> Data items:
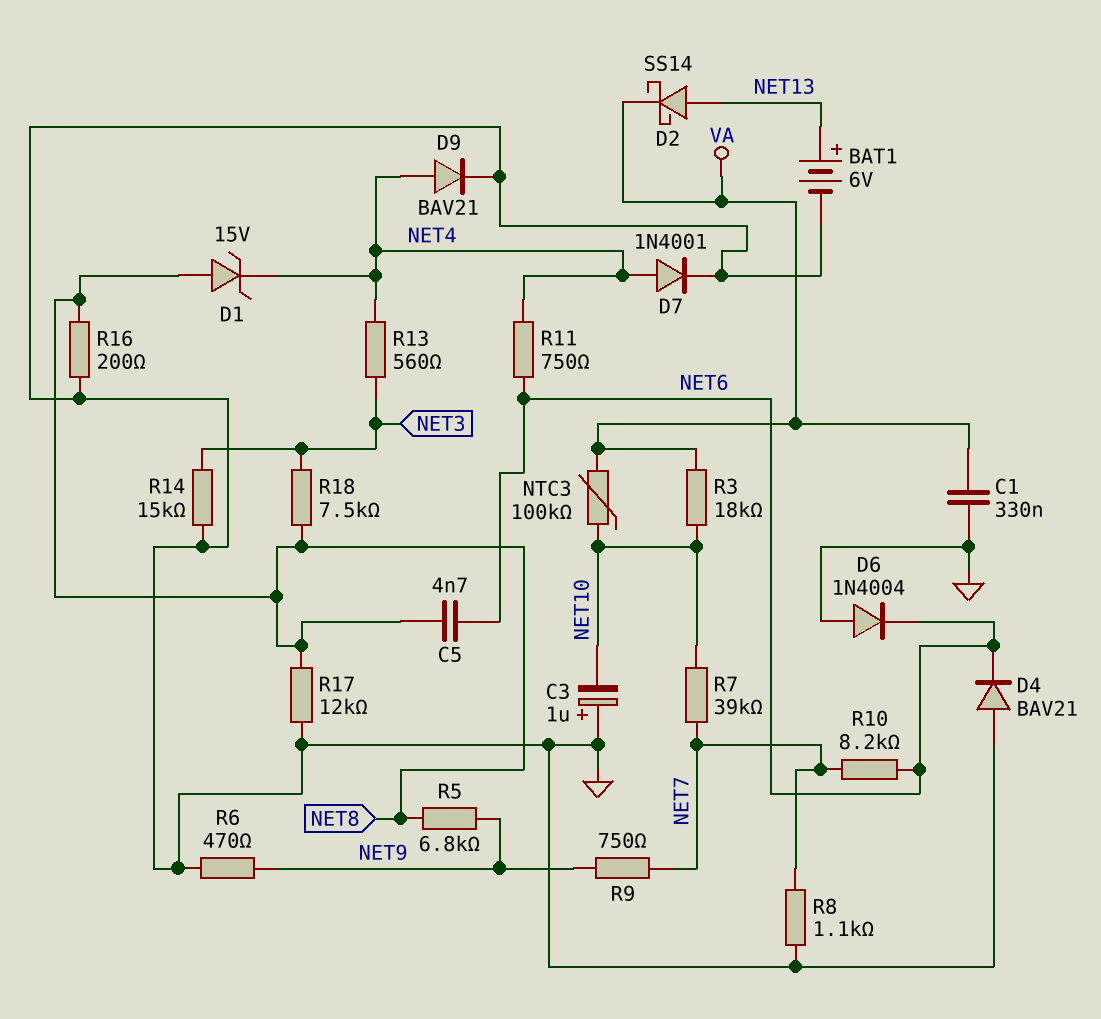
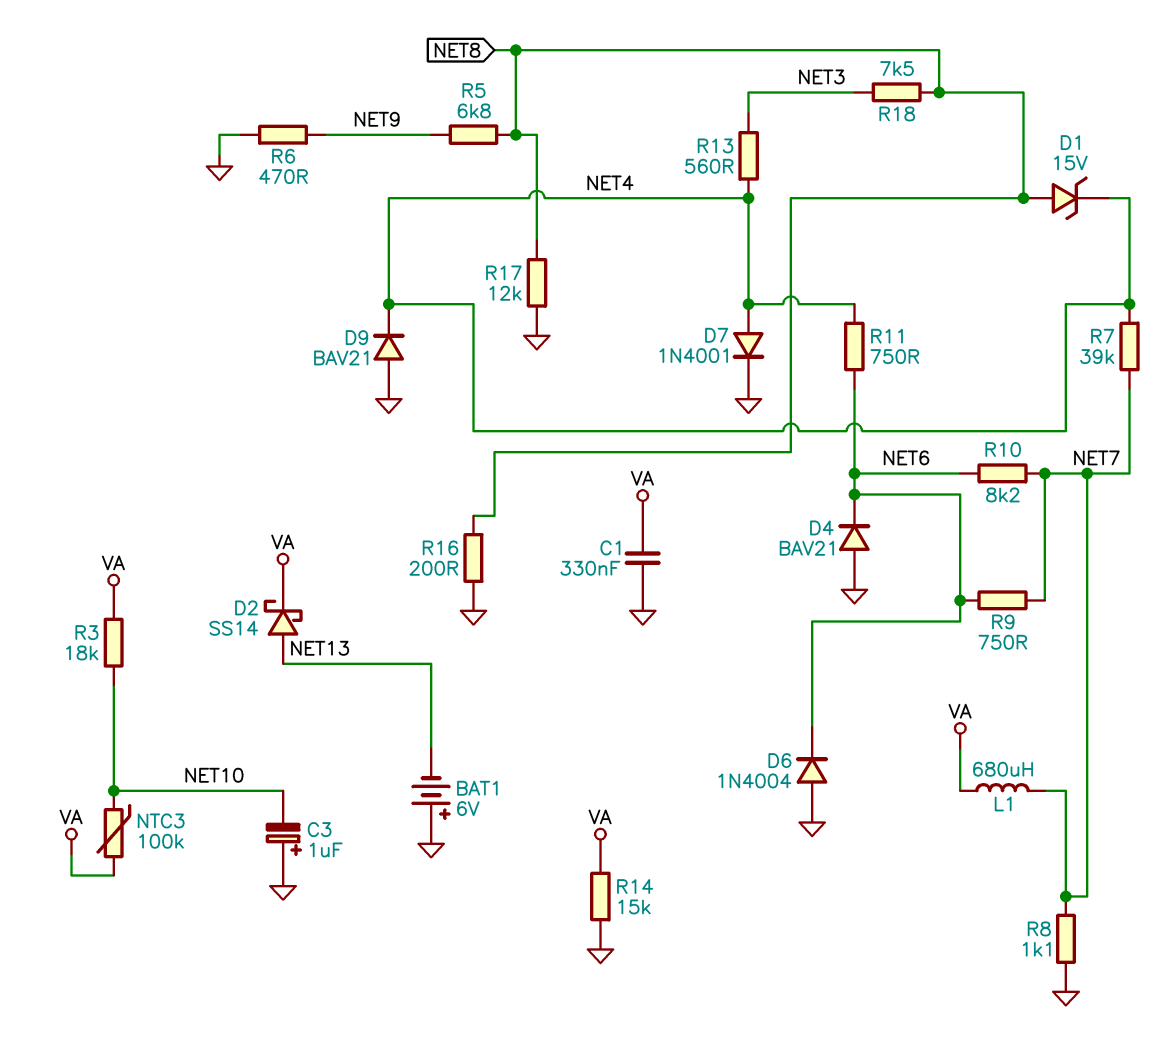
BAT1: 6V (plus NET13, minus GND) -> 6V (plus GND, minus NET13)
C5: 4.7nF (NET6, NET8) -> none
D9: diode BAV21 (A NET4, K GND) -> diode BAV21 (A GND, K NET4)
L1: none -> 680uH (NET7, VA)
R7: 39k (NET7, NET10) -> 39k (NET4, NET7)
R9: 750 (NET7, NET9) -> 750 (NET6, NET7)
R14: 15k (GND, NET3) -> 15k (GND, VA)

> Exercise aim: Repeat exactly, and only, the lines from the one containing "R9: 750 (NET7, NET9) -> 750 (NET6, NET7)" through the last line above.

> Task response:
R9: 750 (NET7, NET9) -> 750 (NET6, NET7)
R14: 15k (GND, NET3) -> 15k (GND, VA)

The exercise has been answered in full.